→ TASK BRIEF: In the data below, find the lines containing "turquoise" and say how many there are, nothing more.

→ RECORDS:
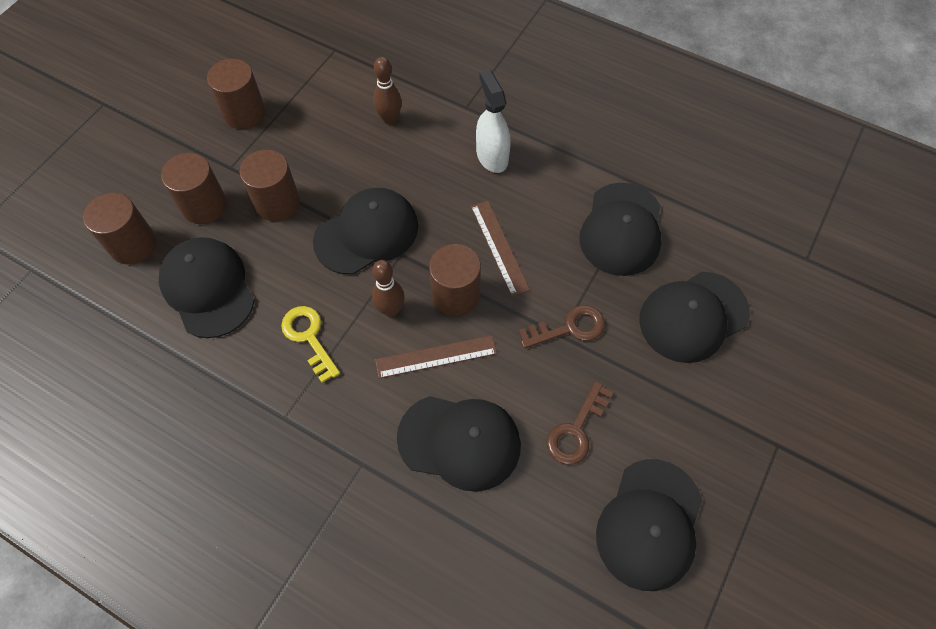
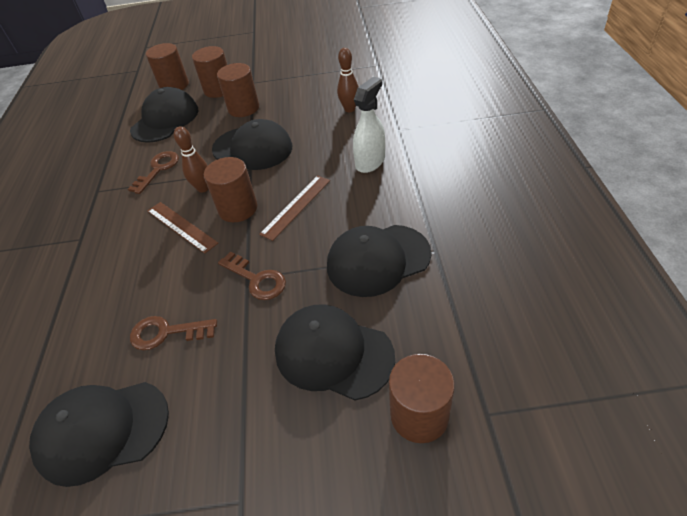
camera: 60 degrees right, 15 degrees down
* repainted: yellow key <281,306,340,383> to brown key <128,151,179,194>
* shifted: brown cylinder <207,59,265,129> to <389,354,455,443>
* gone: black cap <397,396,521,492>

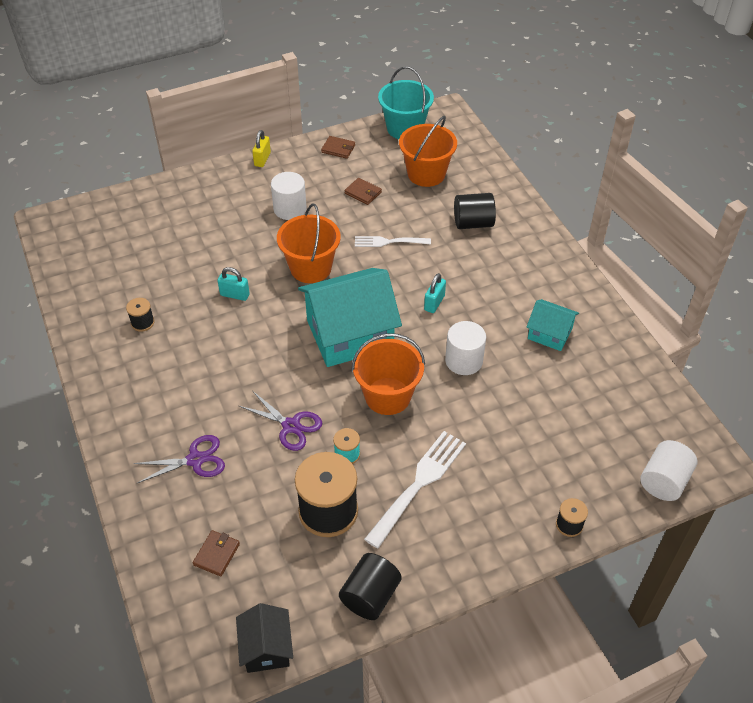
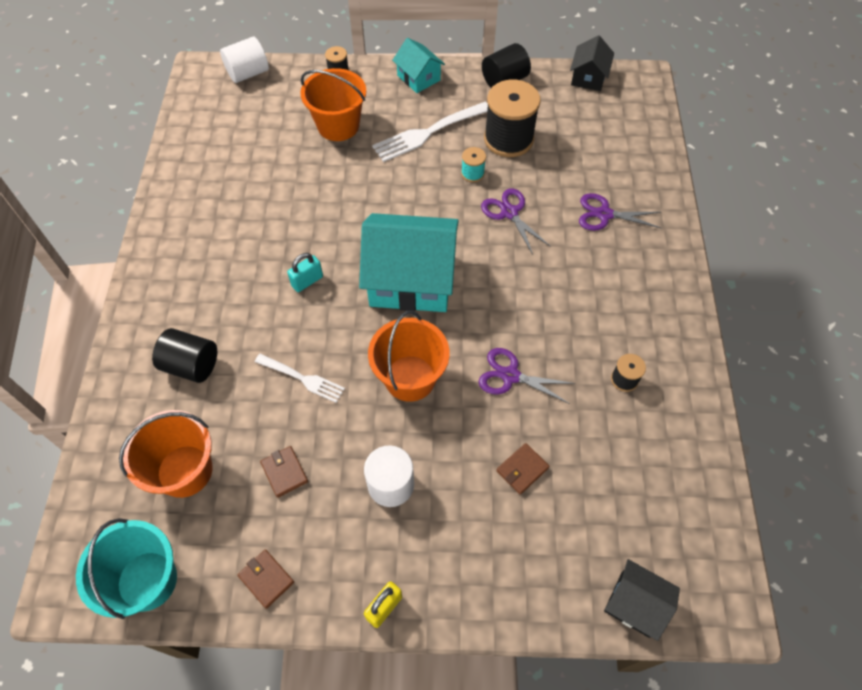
camera: 155 degrees left, 10 degrees up
* shifted: orange bucket <352,333,425,415> to <300,68,366,141>
* shifted: turquoise house <527,299,579,351> to <392,38,445,93>
* swapped: turquoise padlock <218,267,250,301> to purple scissors <479,348,576,404>
* shifted: brown wallet <193,530,240,576> to <496,443,550,495>
* new: black house <604,559,680,641>
* gone: white cylinder <445,321,486,375>

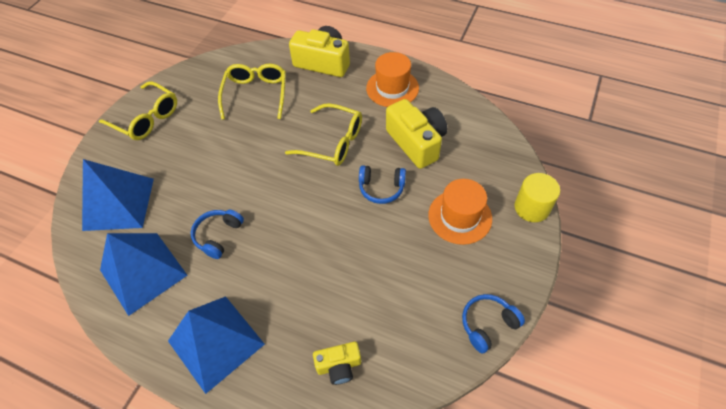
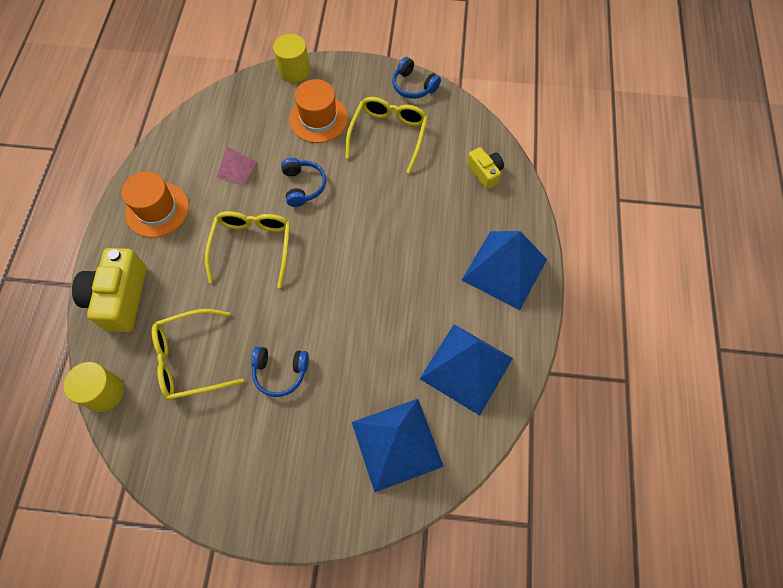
camera: 110 degrees left, 10 degrees up
* new: yellow cylinder <64,362,124,412>
* swapped: yellow camera <386,99,447,169> to pink pyramid <216,147,256,186>
* shifted: blue headphones <191,210,244,259> to <251,347,309,397>
* shifted: yellow glasses <99,81,177,140> to <345,97,428,174>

→ SOLUTION TO THE PROBLEM: 2